* Job *
Gather every line of the records below that contains the string "pyautogui", matching case exactly.

* Data provided *
================================

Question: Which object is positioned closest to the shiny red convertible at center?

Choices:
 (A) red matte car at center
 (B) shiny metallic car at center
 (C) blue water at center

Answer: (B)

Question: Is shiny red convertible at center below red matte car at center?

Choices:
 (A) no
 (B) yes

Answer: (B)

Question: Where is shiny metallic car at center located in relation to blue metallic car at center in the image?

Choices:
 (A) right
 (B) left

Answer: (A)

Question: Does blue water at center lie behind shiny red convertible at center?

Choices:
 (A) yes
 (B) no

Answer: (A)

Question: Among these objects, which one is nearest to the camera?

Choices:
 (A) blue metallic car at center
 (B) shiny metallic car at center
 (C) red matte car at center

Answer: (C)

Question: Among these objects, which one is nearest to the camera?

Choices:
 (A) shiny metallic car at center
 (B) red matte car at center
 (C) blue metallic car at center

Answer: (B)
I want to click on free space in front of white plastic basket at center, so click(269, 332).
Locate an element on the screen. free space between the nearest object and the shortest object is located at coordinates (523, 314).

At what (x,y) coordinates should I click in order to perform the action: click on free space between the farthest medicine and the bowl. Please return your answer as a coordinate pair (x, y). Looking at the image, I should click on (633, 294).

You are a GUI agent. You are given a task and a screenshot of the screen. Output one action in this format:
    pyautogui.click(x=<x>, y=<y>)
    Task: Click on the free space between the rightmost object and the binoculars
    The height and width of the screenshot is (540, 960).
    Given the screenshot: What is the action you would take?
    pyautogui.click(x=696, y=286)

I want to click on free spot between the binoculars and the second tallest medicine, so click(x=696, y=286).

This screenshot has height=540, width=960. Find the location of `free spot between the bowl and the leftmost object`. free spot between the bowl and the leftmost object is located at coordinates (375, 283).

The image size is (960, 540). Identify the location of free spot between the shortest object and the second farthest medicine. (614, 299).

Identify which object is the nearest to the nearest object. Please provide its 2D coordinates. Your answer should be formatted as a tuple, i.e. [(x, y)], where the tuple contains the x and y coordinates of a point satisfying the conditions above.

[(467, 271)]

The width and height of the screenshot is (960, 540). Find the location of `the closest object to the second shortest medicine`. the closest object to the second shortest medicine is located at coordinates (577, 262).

================================

* Result of this task *
    pyautogui.click(x=<x>, y=<y>)
    pyautogui.click(x=696, y=286)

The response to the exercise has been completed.